▶ _Directions_: Which of the lines in the listing that follows hold "black"? Pull each one out.

▶ _Available data_:
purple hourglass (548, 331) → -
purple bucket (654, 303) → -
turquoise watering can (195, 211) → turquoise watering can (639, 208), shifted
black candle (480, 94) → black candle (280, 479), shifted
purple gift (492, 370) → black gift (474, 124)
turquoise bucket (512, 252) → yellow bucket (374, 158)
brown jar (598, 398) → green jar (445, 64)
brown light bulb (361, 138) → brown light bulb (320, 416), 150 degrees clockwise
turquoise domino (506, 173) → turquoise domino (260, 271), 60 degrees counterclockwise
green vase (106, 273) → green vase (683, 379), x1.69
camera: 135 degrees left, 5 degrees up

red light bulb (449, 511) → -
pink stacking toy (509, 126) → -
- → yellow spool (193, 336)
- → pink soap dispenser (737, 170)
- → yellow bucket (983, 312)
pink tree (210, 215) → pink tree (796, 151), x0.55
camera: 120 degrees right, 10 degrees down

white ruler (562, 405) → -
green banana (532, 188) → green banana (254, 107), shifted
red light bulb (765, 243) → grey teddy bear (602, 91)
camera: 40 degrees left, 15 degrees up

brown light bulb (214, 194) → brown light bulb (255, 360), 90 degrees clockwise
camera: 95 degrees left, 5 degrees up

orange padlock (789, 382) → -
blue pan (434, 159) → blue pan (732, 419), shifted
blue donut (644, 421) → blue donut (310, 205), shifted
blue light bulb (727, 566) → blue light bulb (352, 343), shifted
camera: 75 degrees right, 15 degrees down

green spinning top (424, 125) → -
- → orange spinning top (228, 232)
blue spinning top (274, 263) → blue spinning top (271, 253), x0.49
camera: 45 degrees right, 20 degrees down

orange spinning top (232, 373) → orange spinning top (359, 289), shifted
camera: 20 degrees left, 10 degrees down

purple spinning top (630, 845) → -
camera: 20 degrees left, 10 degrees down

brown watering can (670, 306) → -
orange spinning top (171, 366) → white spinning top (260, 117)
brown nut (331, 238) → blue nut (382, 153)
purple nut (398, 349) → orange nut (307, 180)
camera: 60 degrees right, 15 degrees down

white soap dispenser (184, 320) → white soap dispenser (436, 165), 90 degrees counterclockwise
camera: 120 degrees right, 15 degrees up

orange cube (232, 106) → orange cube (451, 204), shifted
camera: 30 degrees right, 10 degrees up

▶ _Written answer_:
black candle (480, 94) → black candle (280, 479), shifted
purple gift (492, 370) → black gift (474, 124)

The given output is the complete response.